# [Dataset content]

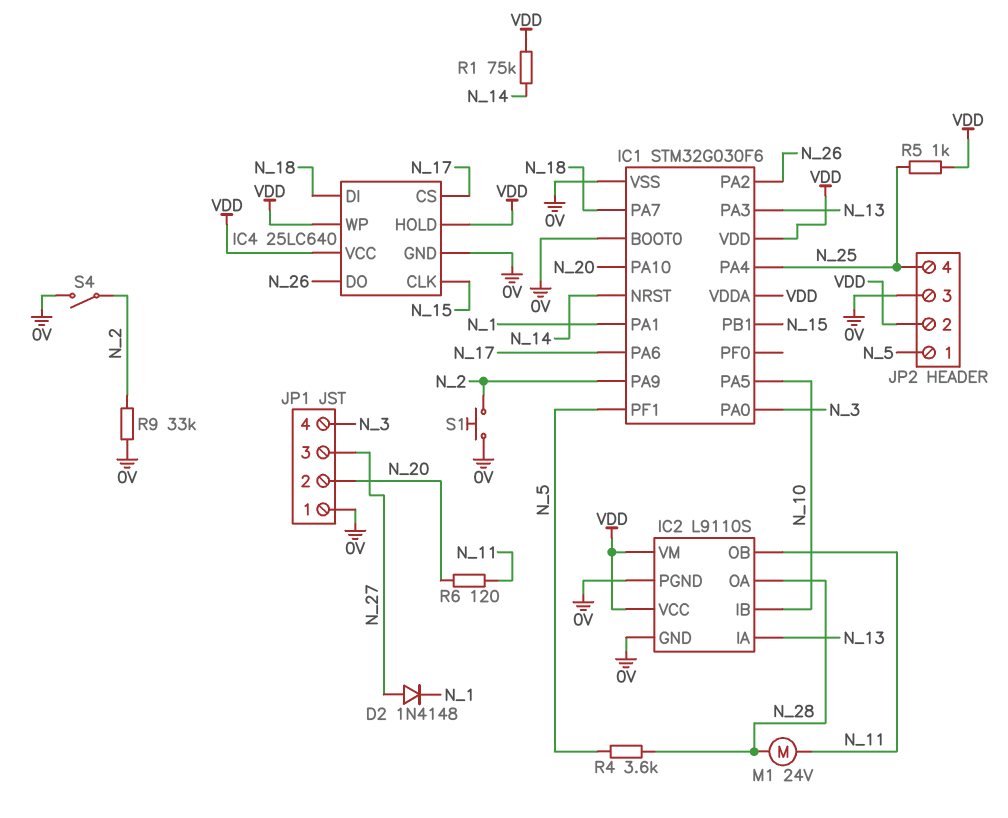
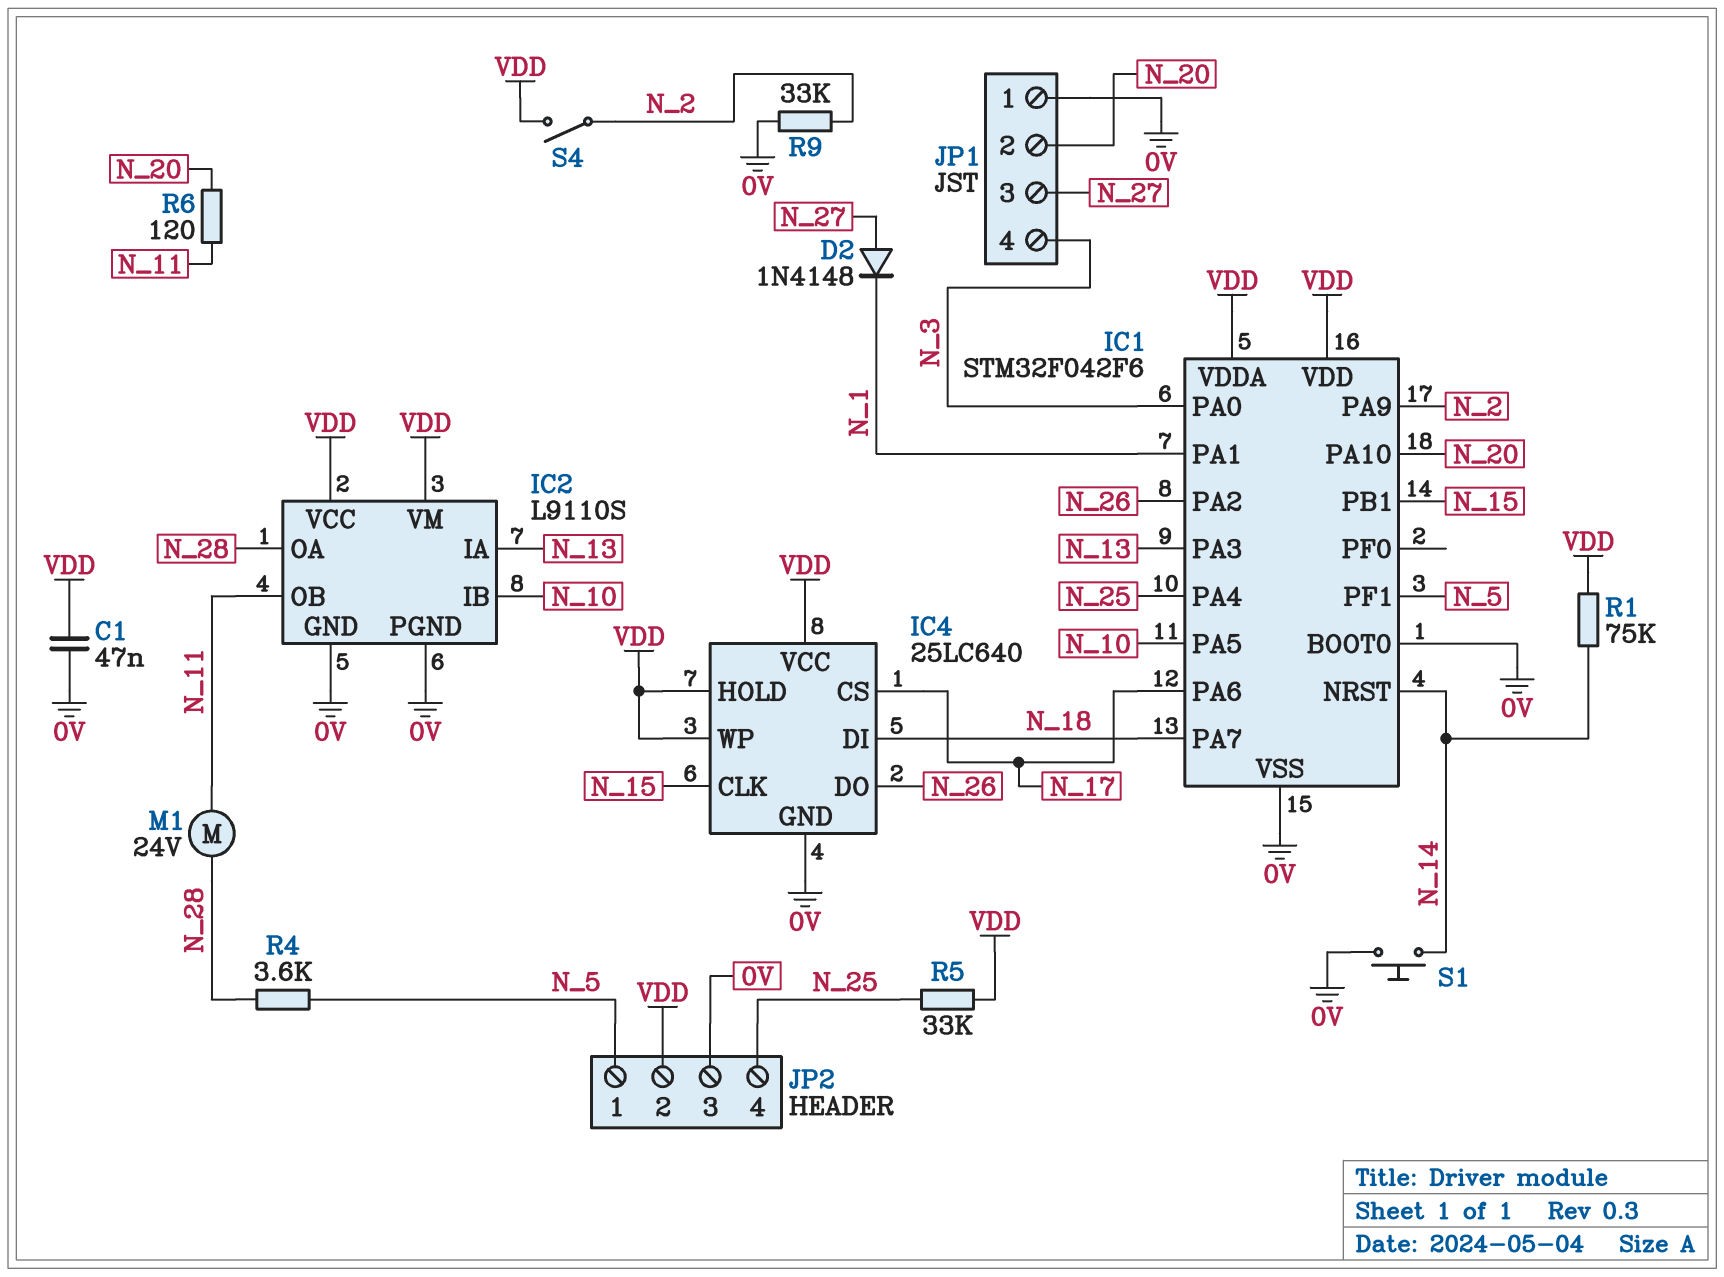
C1: none -> 47nF (0V, VDD)
IC1: STM32G030F6 -> STM32F042F6
R5: 1k (N_25, VDD) -> 33k (N_25, VDD)
S1: button (0V, N_2) -> button (0V, N_14)
S4: switch (0V, N_2) -> switch (N_2, VDD)

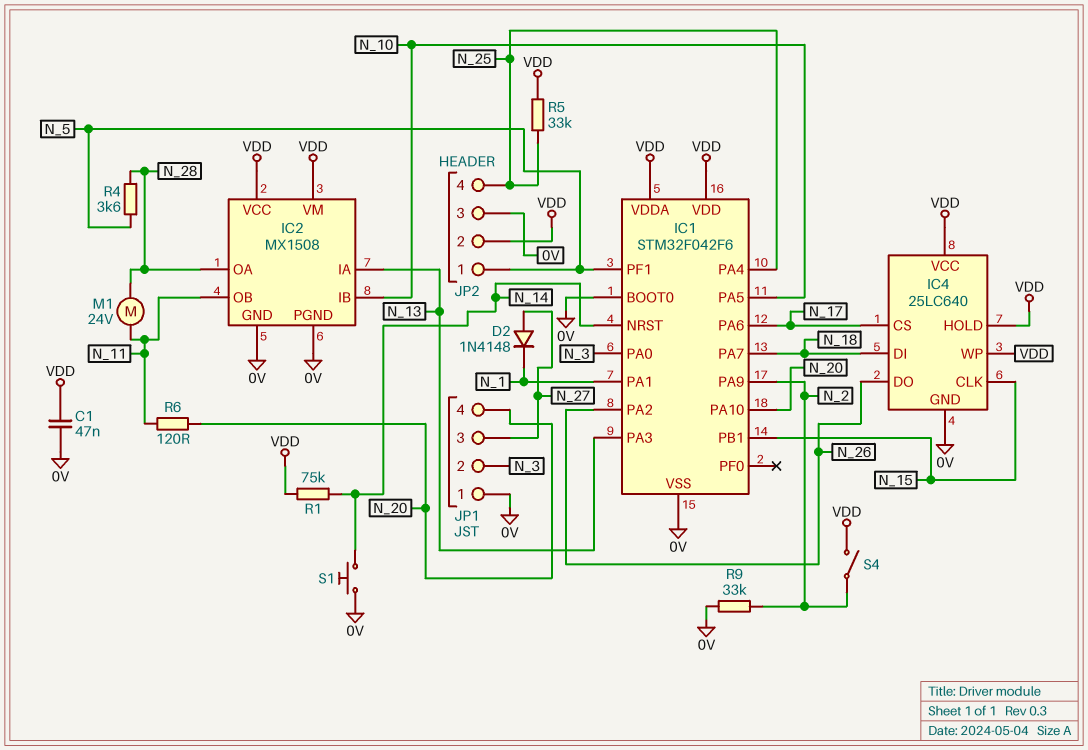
IC2: L9110S -> MX1508
JP1 pin 2: N_20 -> N_3
JP1 pin 4: N_3 -> N_20

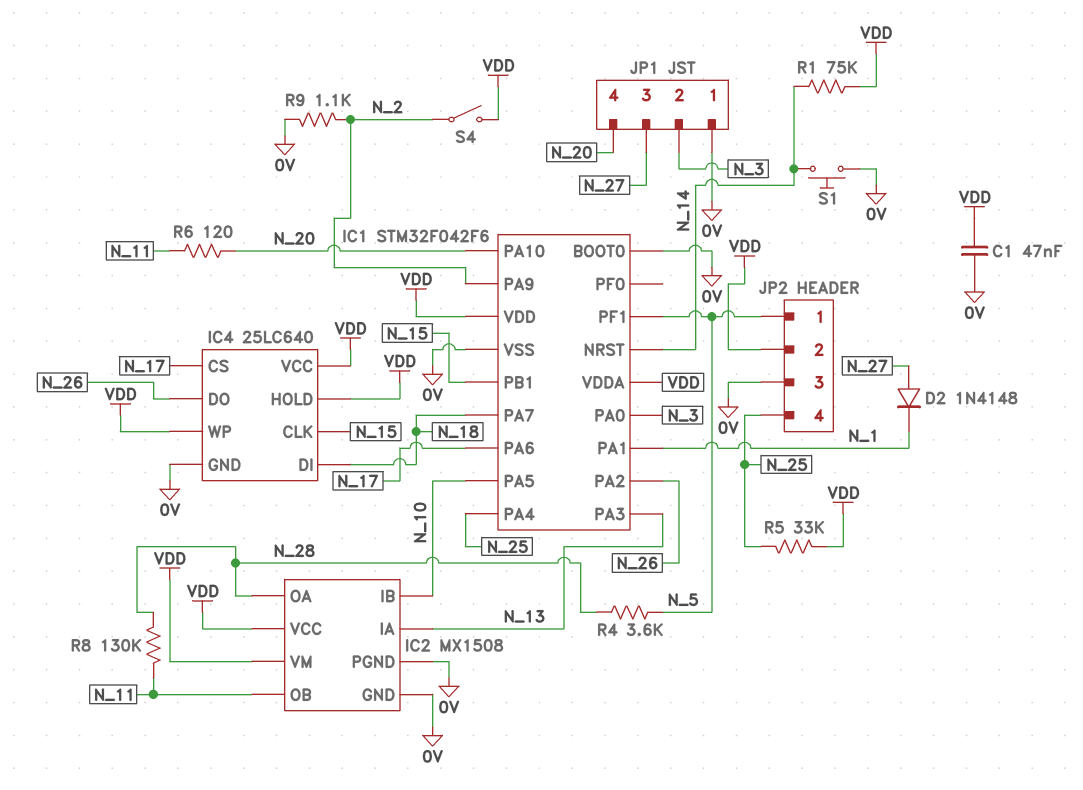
M1: motor 24V (N_11, N_28) -> none
R8: none -> 130k (N_11, N_28)
R9: 33k (0V, N_2) -> 1.1k (0V, N_2)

# [What to produce]
Write out exactly the lines from the line holding "JP1 pin 4: N_3 -> N_20" through the last line of the records above, inclusive, and nothing more. Leave out the pictures.

# [Exercise response]
JP1 pin 4: N_3 -> N_20

M1: motor 24V (N_11, N_28) -> none
R8: none -> 130k (N_11, N_28)
R9: 33k (0V, N_2) -> 1.1k (0V, N_2)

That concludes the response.